AIM OF THE TASK:
Count the lines below that contain the string "tertiary", with case taken into account, and reply with the number alone.
* BEGIN DATA FOR THIS EXERCISE *
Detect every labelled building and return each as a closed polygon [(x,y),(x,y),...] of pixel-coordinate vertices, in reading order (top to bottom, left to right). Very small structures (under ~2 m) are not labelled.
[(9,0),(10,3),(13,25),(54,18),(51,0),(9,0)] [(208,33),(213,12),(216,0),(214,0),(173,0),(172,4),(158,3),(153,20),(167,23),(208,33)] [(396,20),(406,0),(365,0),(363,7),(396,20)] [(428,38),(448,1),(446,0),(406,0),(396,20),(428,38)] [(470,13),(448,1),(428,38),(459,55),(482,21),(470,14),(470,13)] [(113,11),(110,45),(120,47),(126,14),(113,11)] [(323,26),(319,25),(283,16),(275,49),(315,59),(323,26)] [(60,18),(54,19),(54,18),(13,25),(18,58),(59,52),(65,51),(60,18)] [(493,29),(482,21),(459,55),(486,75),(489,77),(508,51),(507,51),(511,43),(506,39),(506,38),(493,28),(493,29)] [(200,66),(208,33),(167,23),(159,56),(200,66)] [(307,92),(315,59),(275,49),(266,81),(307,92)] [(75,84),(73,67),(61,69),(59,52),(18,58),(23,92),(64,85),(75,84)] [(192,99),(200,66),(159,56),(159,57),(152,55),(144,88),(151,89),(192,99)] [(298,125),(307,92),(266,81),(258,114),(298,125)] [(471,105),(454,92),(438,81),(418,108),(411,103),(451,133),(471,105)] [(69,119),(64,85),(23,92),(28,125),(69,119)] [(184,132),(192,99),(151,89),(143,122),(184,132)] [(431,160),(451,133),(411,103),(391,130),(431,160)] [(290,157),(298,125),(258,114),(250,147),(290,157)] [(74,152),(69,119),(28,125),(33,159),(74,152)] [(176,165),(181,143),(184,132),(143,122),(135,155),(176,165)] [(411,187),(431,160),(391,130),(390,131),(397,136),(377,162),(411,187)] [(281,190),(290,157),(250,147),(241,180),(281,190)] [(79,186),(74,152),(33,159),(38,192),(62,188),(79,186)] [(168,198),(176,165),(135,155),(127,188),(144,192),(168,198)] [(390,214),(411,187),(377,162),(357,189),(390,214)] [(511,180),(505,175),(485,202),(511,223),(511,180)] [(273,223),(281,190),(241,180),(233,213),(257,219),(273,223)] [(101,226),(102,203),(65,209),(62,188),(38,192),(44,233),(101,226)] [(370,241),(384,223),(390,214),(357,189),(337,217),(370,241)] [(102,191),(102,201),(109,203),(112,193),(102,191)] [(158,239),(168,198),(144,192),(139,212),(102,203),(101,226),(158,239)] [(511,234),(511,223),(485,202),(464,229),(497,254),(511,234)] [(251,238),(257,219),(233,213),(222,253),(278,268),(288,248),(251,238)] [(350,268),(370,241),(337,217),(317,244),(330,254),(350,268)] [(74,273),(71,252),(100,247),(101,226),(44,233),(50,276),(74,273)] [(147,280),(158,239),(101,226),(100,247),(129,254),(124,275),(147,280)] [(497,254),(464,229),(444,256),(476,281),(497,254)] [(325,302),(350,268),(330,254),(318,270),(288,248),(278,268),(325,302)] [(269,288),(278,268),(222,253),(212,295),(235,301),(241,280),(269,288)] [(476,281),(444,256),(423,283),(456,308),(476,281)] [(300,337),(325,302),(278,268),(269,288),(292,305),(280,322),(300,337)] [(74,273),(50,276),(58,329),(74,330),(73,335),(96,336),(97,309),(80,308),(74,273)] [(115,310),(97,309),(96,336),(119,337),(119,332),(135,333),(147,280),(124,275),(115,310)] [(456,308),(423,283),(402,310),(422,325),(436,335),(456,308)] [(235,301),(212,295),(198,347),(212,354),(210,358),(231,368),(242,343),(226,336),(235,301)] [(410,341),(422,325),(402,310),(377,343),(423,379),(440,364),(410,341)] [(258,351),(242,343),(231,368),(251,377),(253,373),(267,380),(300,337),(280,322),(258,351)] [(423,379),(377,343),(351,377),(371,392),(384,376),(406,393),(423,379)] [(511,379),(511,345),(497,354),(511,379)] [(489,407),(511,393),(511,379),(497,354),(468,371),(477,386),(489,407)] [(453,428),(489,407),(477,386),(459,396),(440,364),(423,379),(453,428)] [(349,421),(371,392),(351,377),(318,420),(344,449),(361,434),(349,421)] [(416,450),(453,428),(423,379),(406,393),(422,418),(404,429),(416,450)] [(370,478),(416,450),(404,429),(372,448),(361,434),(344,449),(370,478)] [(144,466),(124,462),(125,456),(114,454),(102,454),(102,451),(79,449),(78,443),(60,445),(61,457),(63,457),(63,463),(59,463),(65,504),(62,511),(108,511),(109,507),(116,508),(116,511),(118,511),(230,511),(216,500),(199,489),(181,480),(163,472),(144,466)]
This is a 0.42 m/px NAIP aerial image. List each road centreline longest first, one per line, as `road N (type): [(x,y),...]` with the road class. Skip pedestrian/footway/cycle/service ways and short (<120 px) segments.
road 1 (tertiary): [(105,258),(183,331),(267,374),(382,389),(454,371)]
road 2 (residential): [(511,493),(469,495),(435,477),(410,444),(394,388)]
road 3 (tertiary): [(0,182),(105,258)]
* END DATA FOR THIS EXERCISE *
SOLUTION TO THIS TASK:
2